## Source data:
'''
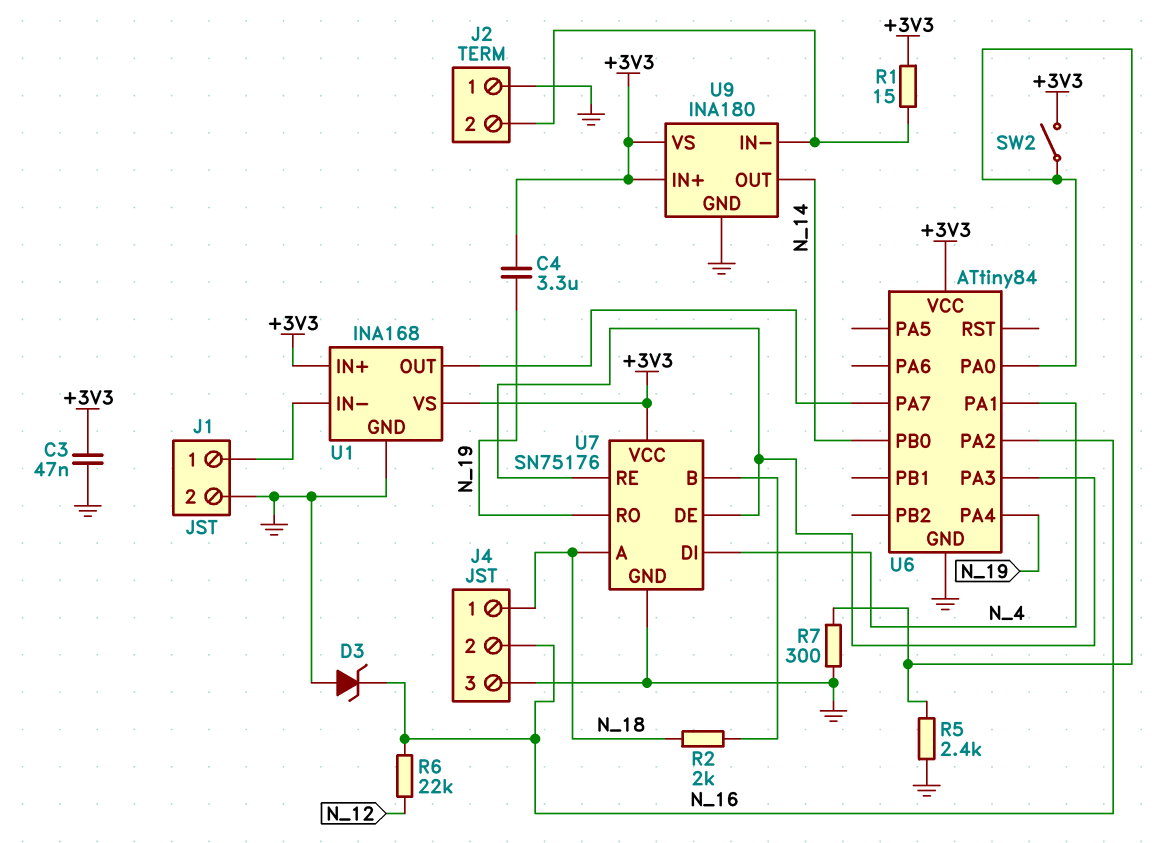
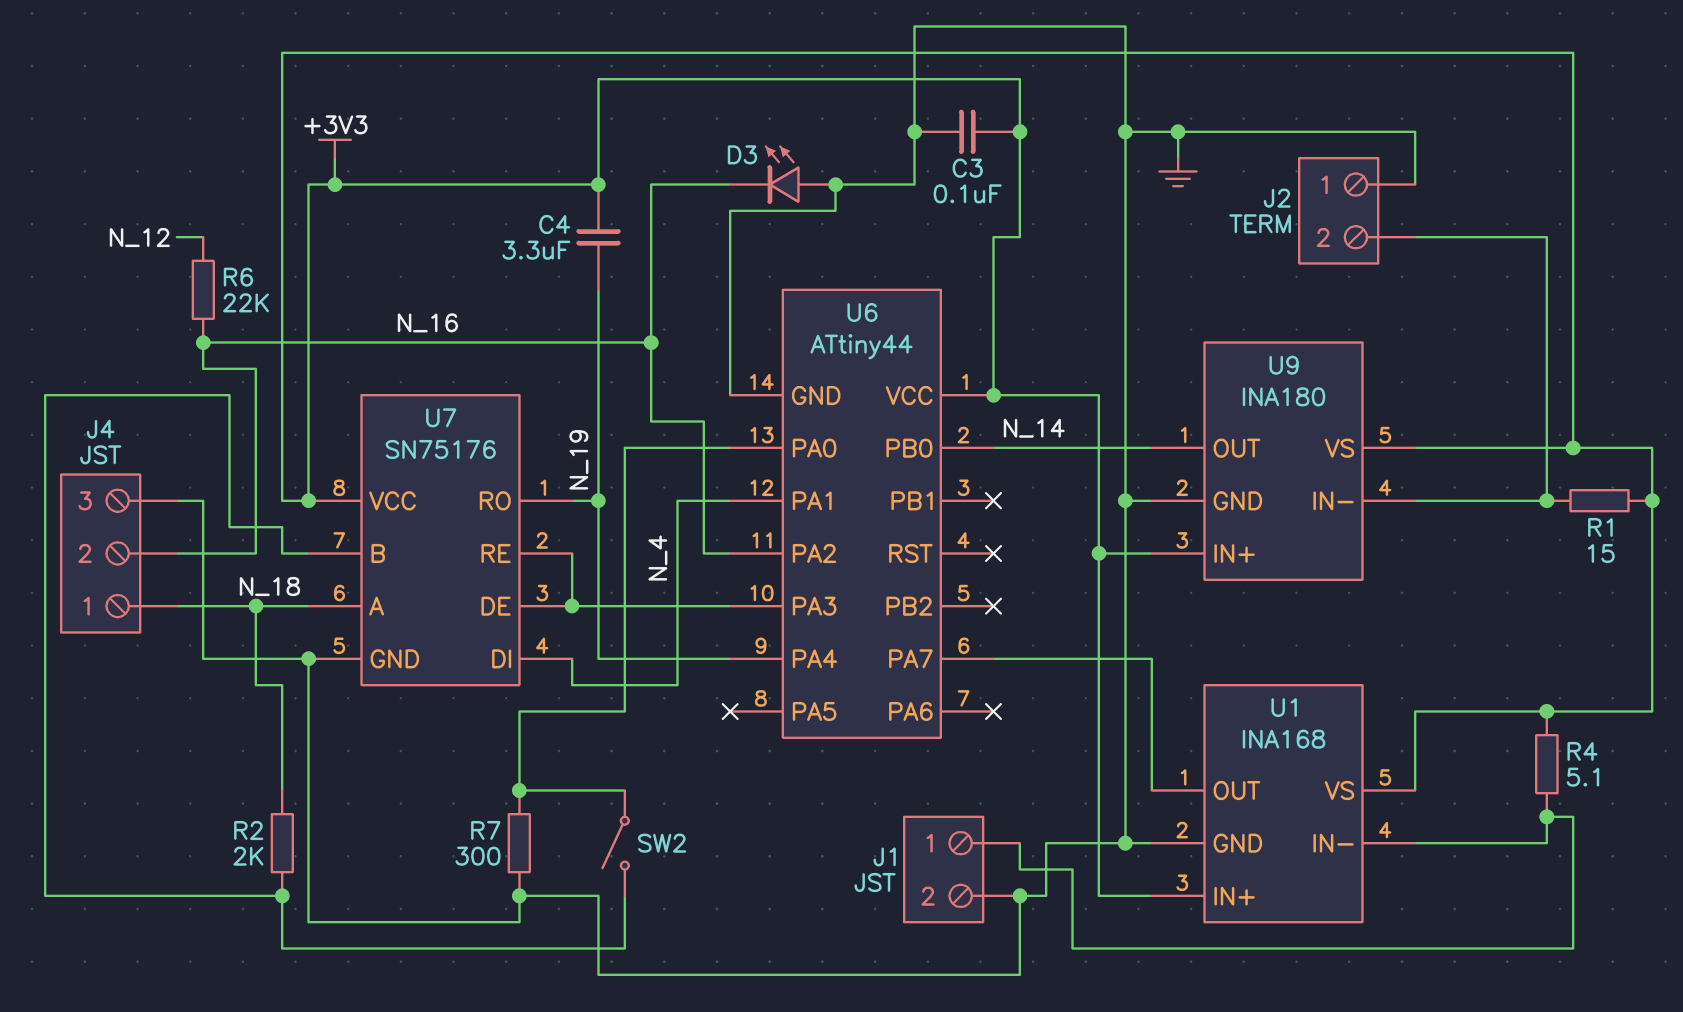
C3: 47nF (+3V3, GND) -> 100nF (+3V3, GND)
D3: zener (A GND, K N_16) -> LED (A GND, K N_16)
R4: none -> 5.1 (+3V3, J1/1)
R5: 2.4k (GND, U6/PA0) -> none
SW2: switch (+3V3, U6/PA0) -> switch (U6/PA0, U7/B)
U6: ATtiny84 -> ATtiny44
'''
## To do:
Set every line of the records down again exactly, and exclude all pictures.

## Your solution:
C3: 47nF (+3V3, GND) -> 100nF (+3V3, GND)
D3: zener (A GND, K N_16) -> LED (A GND, K N_16)
R4: none -> 5.1 (+3V3, J1/1)
R5: 2.4k (GND, U6/PA0) -> none
SW2: switch (+3V3, U6/PA0) -> switch (U6/PA0, U7/B)
U6: ATtiny84 -> ATtiny44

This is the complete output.